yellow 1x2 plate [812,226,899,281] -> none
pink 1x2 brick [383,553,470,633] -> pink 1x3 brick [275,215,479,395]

...

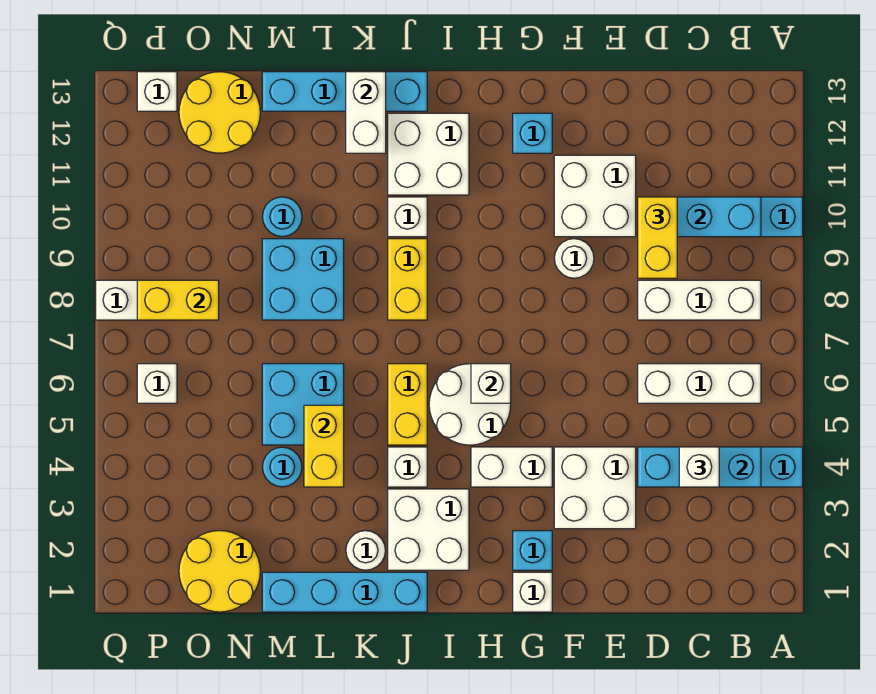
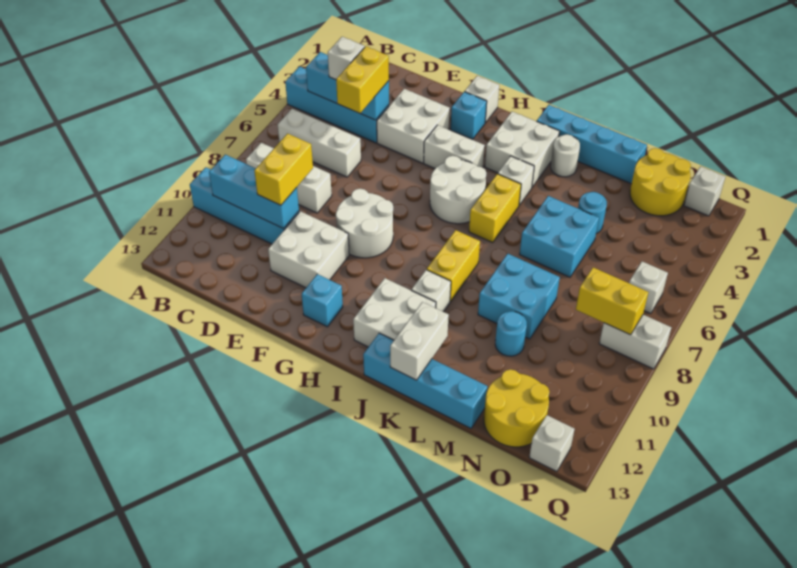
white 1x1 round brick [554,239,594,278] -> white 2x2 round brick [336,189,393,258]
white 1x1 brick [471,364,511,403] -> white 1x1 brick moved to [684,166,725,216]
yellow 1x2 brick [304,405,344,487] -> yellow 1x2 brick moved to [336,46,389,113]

---

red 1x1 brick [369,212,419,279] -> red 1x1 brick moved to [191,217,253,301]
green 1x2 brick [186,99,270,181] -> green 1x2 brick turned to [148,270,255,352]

» The problem
What are the lines, exactly as written above, from the line with "yellow 1x2 plate [812,226,899,281] -> none" to the line with "pink 1x2 brick", both included? Output only those.

» Answer to the exercise
yellow 1x2 plate [812,226,899,281] -> none
pink 1x2 brick [383,553,470,633] -> pink 1x3 brick [275,215,479,395]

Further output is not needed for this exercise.